EXERCISE BRIEF> No pictures in the copy, please: retype all the records exactly.

GIVEN RECORDS>
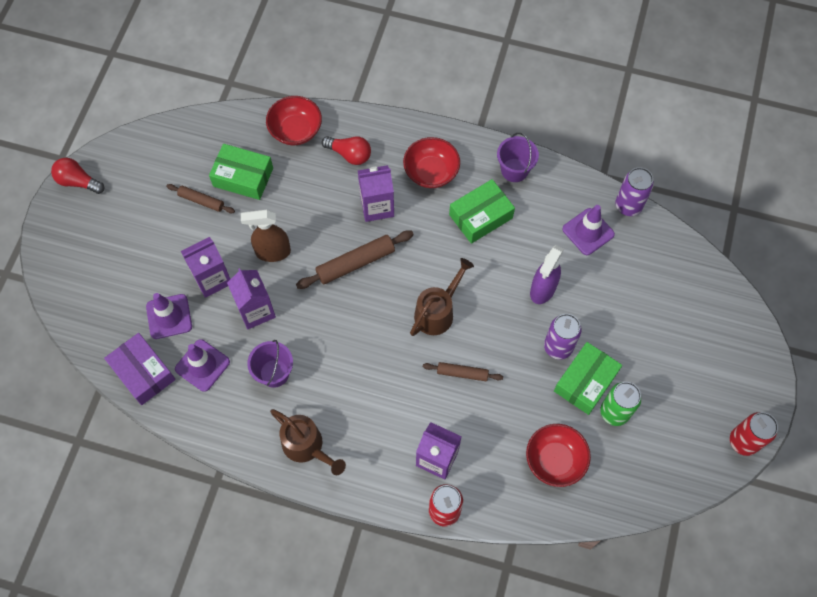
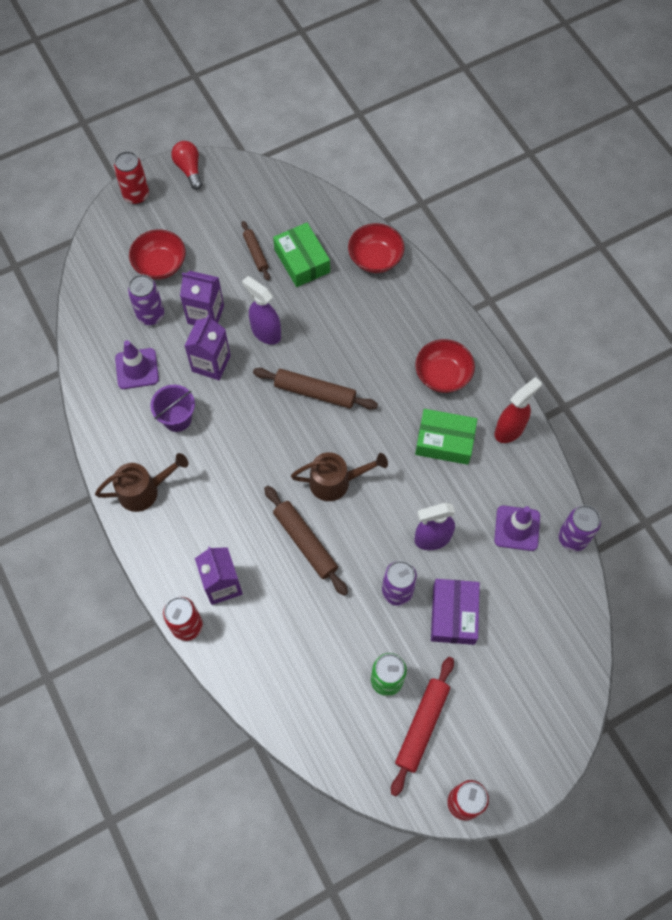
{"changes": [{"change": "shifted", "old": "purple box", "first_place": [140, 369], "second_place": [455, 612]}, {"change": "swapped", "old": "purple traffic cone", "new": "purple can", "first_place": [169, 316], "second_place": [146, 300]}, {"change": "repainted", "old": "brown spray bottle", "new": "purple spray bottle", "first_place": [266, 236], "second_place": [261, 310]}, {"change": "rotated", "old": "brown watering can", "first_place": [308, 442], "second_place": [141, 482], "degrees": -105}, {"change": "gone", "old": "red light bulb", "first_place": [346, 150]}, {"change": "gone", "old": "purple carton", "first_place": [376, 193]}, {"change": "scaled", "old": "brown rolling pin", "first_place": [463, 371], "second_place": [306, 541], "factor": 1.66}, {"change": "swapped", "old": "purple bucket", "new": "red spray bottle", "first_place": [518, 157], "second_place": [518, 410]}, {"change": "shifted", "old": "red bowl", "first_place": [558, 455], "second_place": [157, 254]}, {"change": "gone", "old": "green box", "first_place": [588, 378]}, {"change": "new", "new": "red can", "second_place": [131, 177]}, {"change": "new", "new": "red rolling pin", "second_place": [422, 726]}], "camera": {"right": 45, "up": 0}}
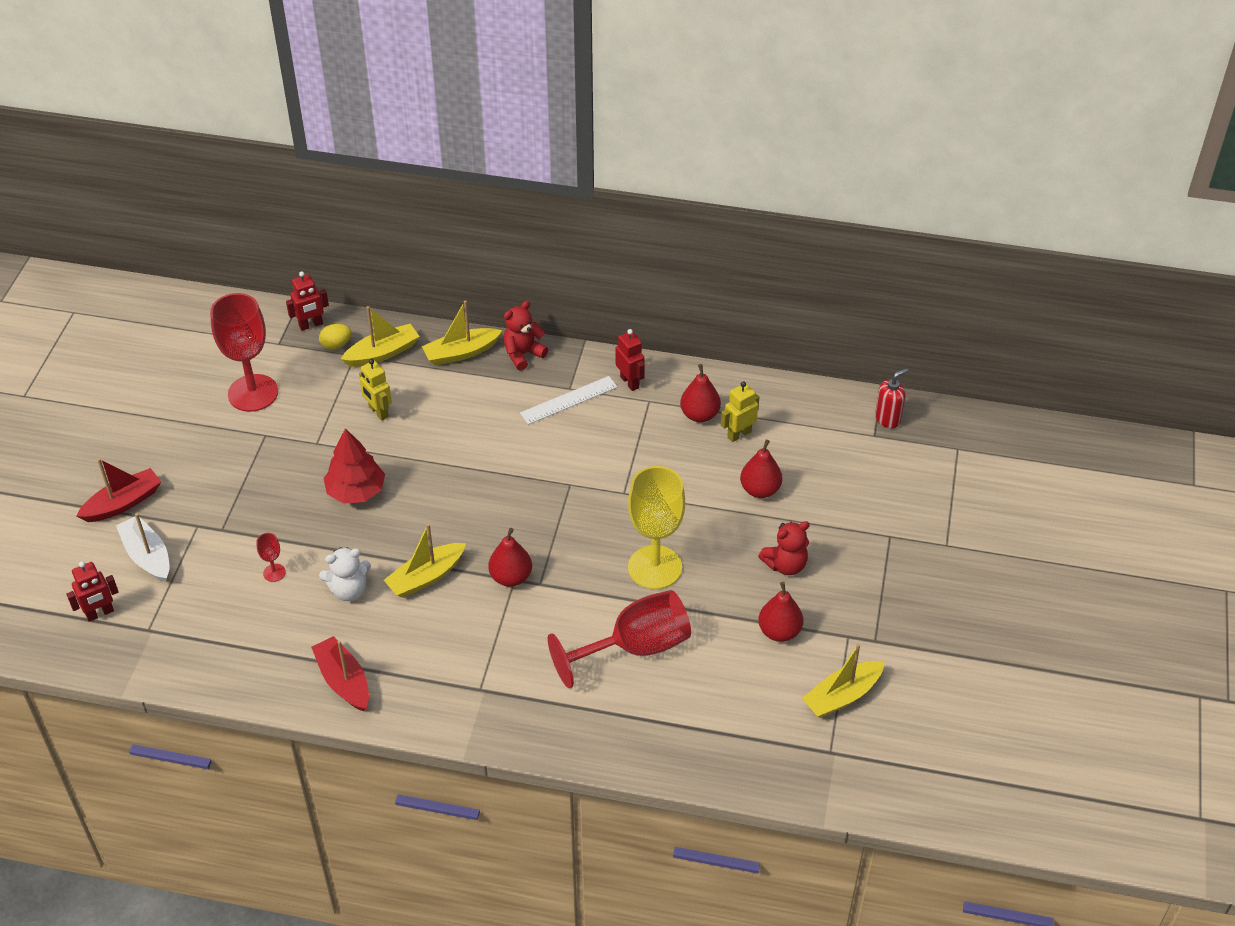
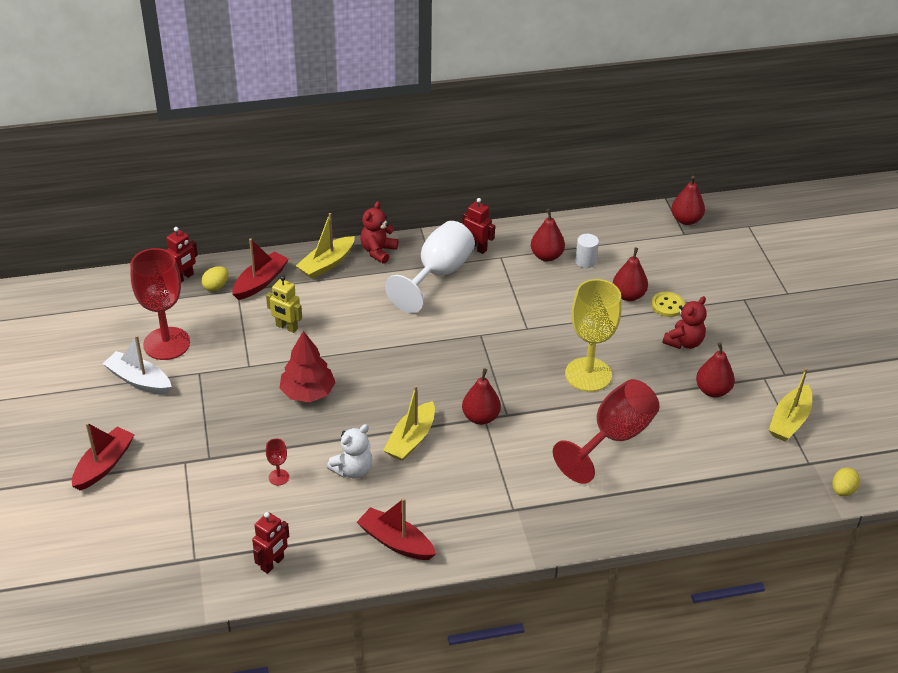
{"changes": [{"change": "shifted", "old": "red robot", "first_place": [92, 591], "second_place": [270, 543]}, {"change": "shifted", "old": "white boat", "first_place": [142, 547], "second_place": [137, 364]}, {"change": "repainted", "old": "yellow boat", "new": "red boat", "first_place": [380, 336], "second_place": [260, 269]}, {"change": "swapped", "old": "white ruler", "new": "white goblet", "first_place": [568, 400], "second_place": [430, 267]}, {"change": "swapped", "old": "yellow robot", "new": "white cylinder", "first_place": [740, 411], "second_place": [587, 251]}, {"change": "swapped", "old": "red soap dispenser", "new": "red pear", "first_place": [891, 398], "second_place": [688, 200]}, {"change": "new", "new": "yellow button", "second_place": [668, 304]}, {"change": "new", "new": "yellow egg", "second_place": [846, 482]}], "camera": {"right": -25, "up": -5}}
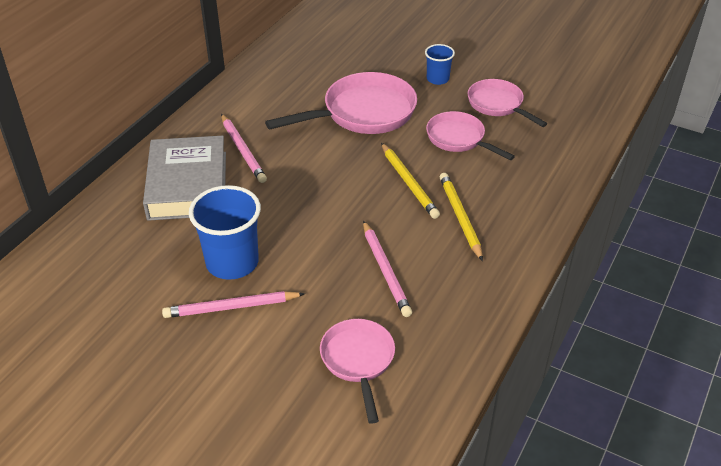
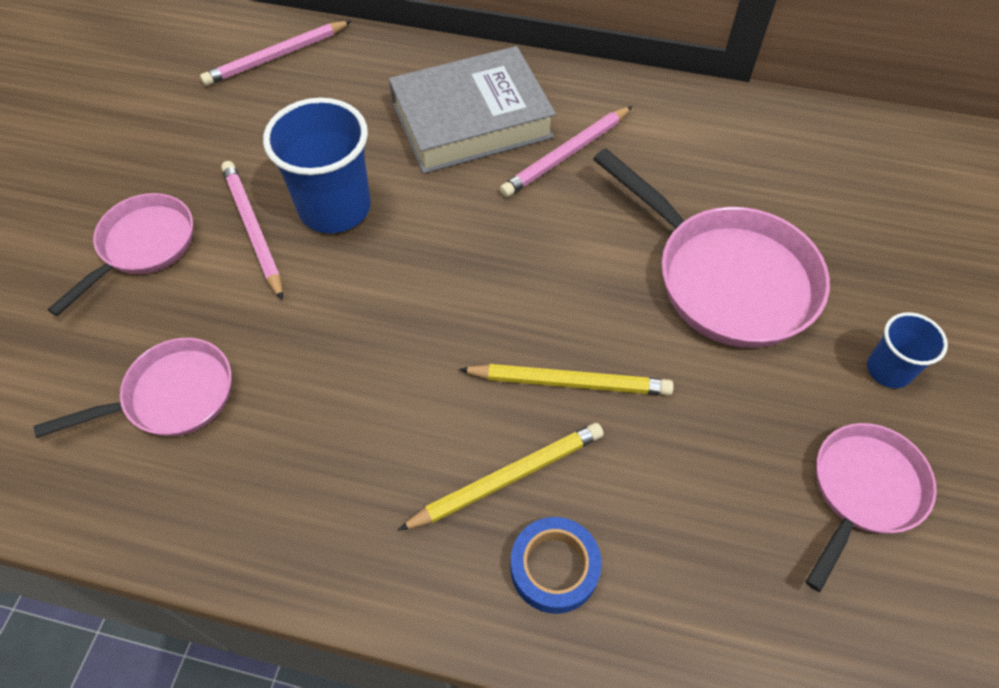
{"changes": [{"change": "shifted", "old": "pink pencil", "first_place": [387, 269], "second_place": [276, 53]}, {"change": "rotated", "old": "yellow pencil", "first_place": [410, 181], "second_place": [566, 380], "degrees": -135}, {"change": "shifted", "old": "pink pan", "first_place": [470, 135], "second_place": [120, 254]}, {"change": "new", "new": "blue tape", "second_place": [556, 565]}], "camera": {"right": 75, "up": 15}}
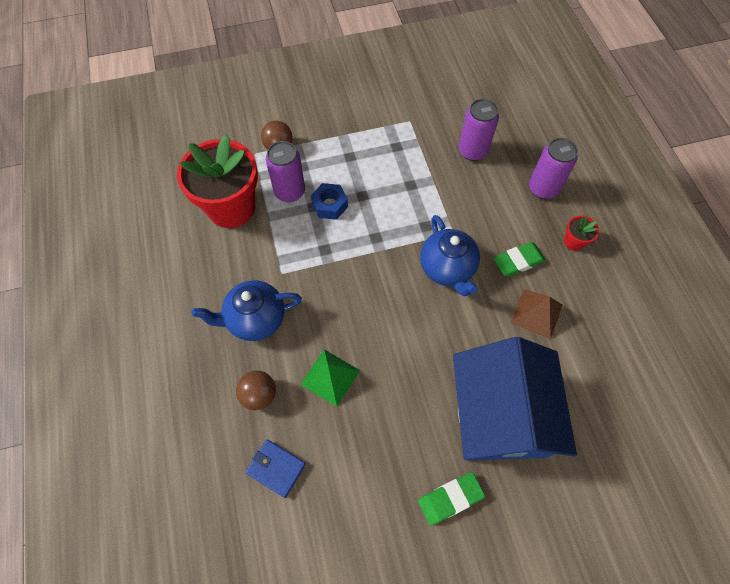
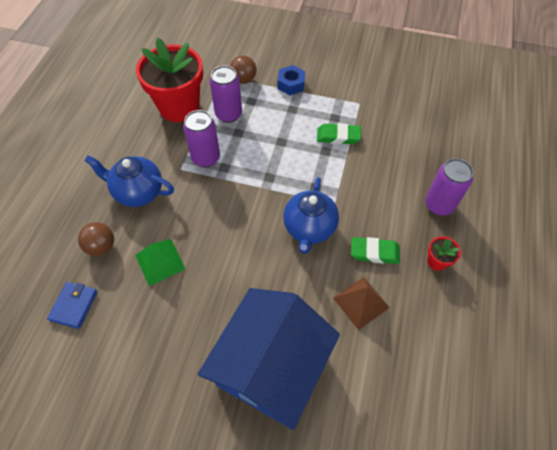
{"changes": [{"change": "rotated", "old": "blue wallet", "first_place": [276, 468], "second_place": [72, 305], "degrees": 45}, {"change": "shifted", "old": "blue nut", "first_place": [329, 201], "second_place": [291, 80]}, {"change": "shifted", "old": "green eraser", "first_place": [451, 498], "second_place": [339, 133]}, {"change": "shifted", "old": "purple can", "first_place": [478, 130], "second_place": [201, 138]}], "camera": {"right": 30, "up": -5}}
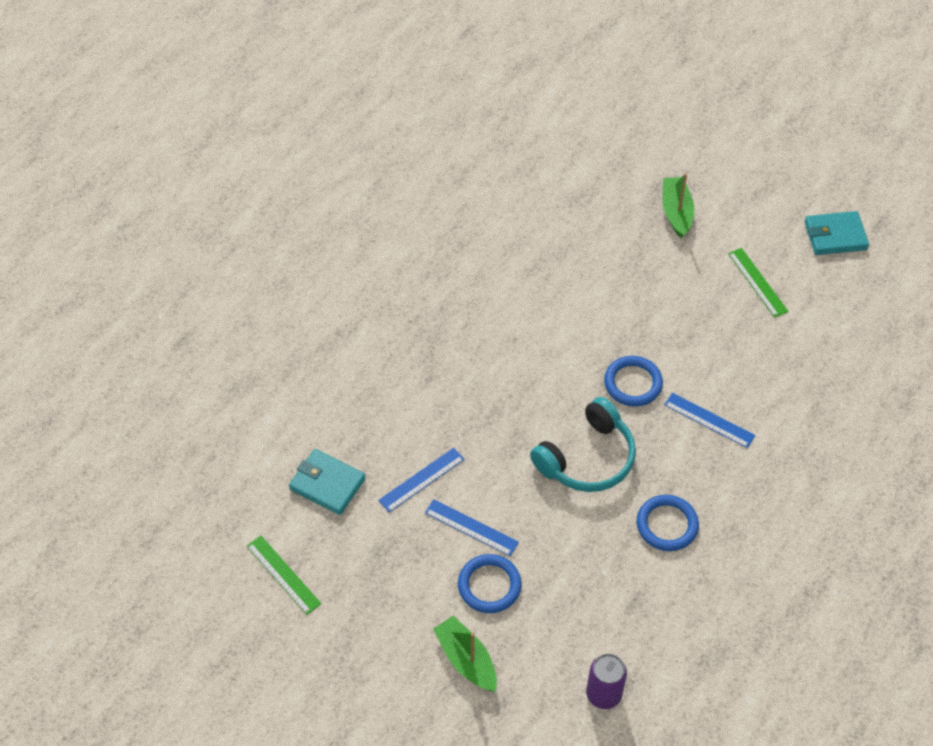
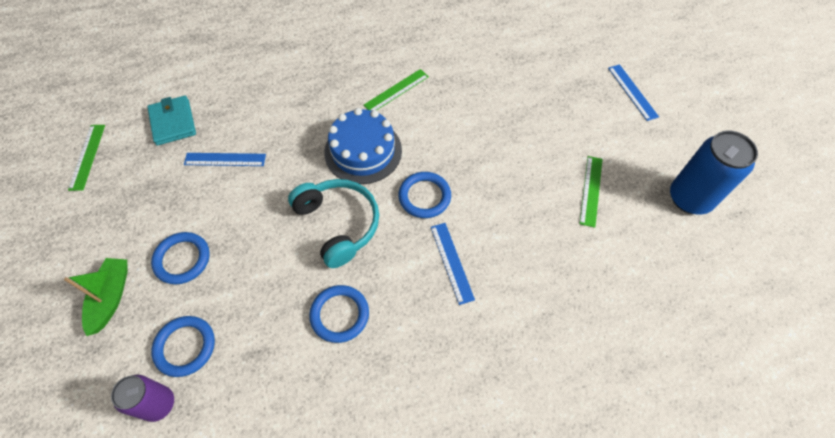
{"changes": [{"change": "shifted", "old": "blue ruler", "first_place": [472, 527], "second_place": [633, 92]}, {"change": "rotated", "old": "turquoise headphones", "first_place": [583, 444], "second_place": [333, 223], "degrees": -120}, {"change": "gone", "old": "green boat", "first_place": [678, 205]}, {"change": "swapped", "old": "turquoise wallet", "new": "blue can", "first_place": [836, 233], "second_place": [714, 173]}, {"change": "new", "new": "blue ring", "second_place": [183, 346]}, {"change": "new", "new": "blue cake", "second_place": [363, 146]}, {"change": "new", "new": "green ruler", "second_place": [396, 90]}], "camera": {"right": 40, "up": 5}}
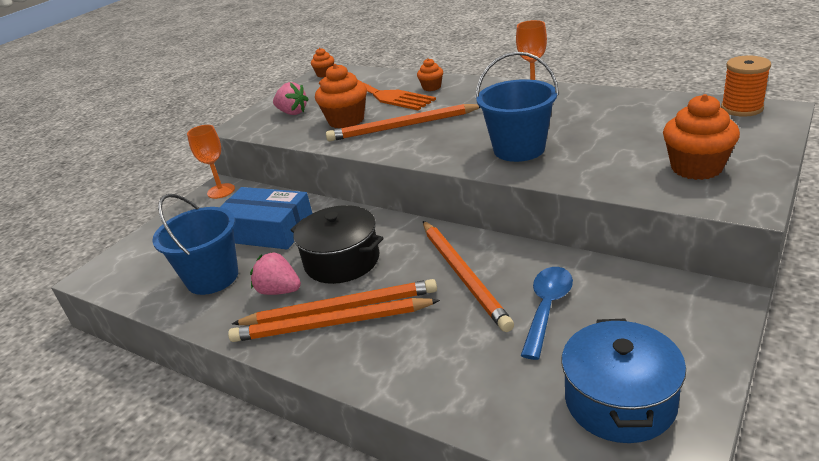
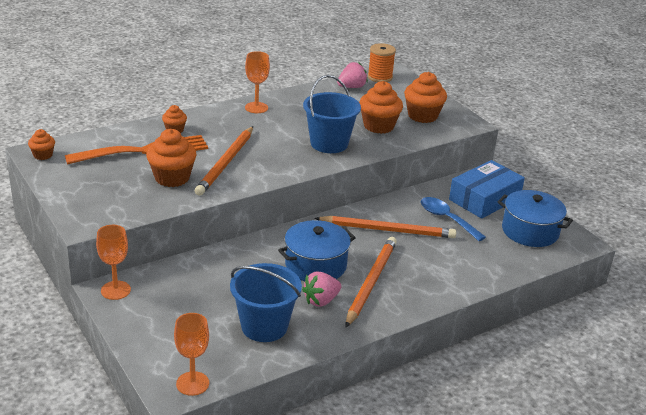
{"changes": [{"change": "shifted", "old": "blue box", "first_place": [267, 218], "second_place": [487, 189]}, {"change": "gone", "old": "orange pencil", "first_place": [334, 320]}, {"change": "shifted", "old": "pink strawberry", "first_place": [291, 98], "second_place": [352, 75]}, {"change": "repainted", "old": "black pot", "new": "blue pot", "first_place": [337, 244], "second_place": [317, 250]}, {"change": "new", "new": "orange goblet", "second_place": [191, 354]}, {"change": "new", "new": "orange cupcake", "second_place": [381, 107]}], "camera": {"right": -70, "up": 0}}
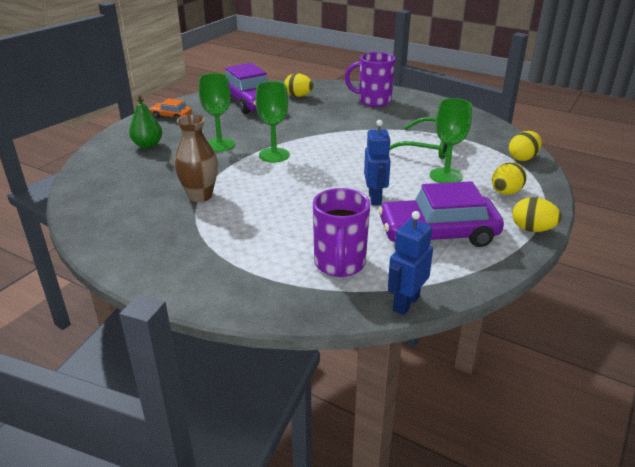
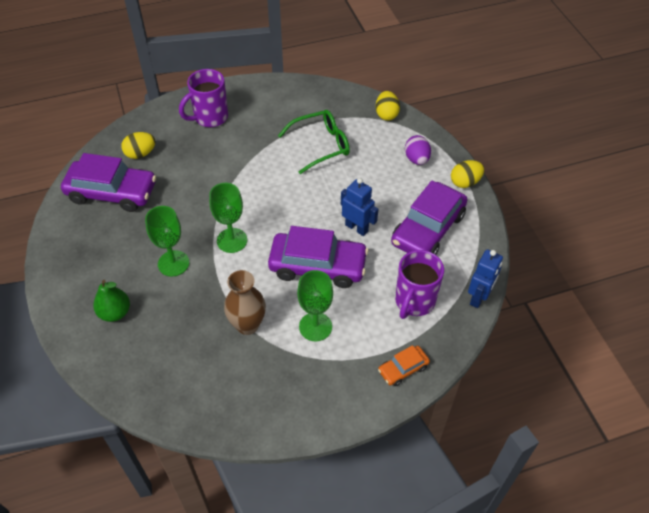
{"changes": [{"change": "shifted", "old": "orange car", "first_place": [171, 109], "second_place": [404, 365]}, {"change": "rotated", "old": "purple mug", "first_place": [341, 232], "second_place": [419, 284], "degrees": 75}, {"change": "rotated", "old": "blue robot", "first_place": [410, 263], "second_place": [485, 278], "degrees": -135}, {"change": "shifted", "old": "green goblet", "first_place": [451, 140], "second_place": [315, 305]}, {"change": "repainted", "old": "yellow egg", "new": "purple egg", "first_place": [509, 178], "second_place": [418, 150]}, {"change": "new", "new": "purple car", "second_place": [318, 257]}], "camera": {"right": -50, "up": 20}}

SOLUTION FOR THIS TASK>
{"changes": [{"change": "shifted", "old": "purple box", "first_place": [140, 369], "second_place": [455, 612]}, {"change": "swapped", "old": "purple traffic cone", "new": "purple can", "first_place": [169, 316], "second_place": [146, 300]}, {"change": "repainted", "old": "brown spray bottle", "new": "purple spray bottle", "first_place": [266, 236], "second_place": [261, 310]}, {"change": "rotated", "old": "brown watering can", "first_place": [308, 442], "second_place": [141, 482], "degrees": -105}, {"change": "gone", "old": "red light bulb", "first_place": [346, 150]}, {"change": "gone", "old": "purple carton", "first_place": [376, 193]}, {"change": "scaled", "old": "brown rolling pin", "first_place": [463, 371], "second_place": [306, 541], "factor": 1.66}, {"change": "swapped", "old": "purple bucket", "new": "red spray bottle", "first_place": [518, 157], "second_place": [518, 410]}, {"change": "shifted", "old": "red bowl", "first_place": [558, 455], "second_place": [157, 254]}, {"change": "gone", "old": "green box", "first_place": [588, 378]}, {"change": "new", "new": "red can", "second_place": [131, 177]}, {"change": "new", "new": "red rolling pin", "second_place": [422, 726]}], "camera": {"right": 45, "up": 0}}
{"changes": [{"change": "shifted", "old": "red robot", "first_place": [92, 591], "second_place": [270, 543]}, {"change": "shifted", "old": "white boat", "first_place": [142, 547], "second_place": [137, 364]}, {"change": "repainted", "old": "yellow boat", "new": "red boat", "first_place": [380, 336], "second_place": [260, 269]}, {"change": "swapped", "old": "white ruler", "new": "white goblet", "first_place": [568, 400], "second_place": [430, 267]}, {"change": "swapped", "old": "yellow robot", "new": "white cylinder", "first_place": [740, 411], "second_place": [587, 251]}, {"change": "swapped", "old": "red soap dispenser", "new": "red pear", "first_place": [891, 398], "second_place": [688, 200]}, {"change": "new", "new": "yellow button", "second_place": [668, 304]}, {"change": "new", "new": "yellow egg", "second_place": [846, 482]}], "camera": {"right": -25, "up": -5}}
{"changes": [{"change": "shifted", "old": "pink pencil", "first_place": [387, 269], "second_place": [276, 53]}, {"change": "rotated", "old": "yellow pencil", "first_place": [410, 181], "second_place": [566, 380], "degrees": -135}, {"change": "shifted", "old": "pink pan", "first_place": [470, 135], "second_place": [120, 254]}, {"change": "new", "new": "blue tape", "second_place": [556, 565]}], "camera": {"right": 75, "up": 15}}
{"changes": [{"change": "rotated", "old": "blue wallet", "first_place": [276, 468], "second_place": [72, 305], "degrees": 45}, {"change": "shifted", "old": "blue nut", "first_place": [329, 201], "second_place": [291, 80]}, {"change": "shifted", "old": "green eraser", "first_place": [451, 498], "second_place": [339, 133]}, {"change": "shifted", "old": "purple can", "first_place": [478, 130], "second_place": [201, 138]}], "camera": {"right": 30, "up": -5}}
{"changes": [{"change": "shifted", "old": "blue ruler", "first_place": [472, 527], "second_place": [633, 92]}, {"change": "rotated", "old": "turquoise headphones", "first_place": [583, 444], "second_place": [333, 223], "degrees": -120}, {"change": "gone", "old": "green boat", "first_place": [678, 205]}, {"change": "swapped", "old": "turquoise wallet", "new": "blue can", "first_place": [836, 233], "second_place": [714, 173]}, {"change": "new", "new": "blue ring", "second_place": [183, 346]}, {"change": "new", "new": "blue cake", "second_place": [363, 146]}, {"change": "new", "new": "green ruler", "second_place": [396, 90]}], "camera": {"right": 40, "up": 5}}
{"changes": [{"change": "shifted", "old": "blue box", "first_place": [267, 218], "second_place": [487, 189]}, {"change": "gone", "old": "orange pencil", "first_place": [334, 320]}, {"change": "shifted", "old": "pink strawberry", "first_place": [291, 98], "second_place": [352, 75]}, {"change": "repainted", "old": "black pot", "new": "blue pot", "first_place": [337, 244], "second_place": [317, 250]}, {"change": "new", "new": "orange goblet", "second_place": [191, 354]}, {"change": "new", "new": "orange cupcake", "second_place": [381, 107]}], "camera": {"right": -70, "up": 0}}
{"changes": [{"change": "shifted", "old": "orange car", "first_place": [171, 109], "second_place": [404, 365]}, {"change": "rotated", "old": "purple mug", "first_place": [341, 232], "second_place": [419, 284], "degrees": 75}, {"change": "rotated", "old": "blue robot", "first_place": [410, 263], "second_place": [485, 278], "degrees": -135}, {"change": "shifted", "old": "green goblet", "first_place": [451, 140], "second_place": [315, 305]}, {"change": "repainted", "old": "yellow egg", "new": "purple egg", "first_place": [509, 178], "second_place": [418, 150]}, {"change": "new", "new": "purple car", "second_place": [318, 257]}], "camera": {"right": -50, "up": 20}}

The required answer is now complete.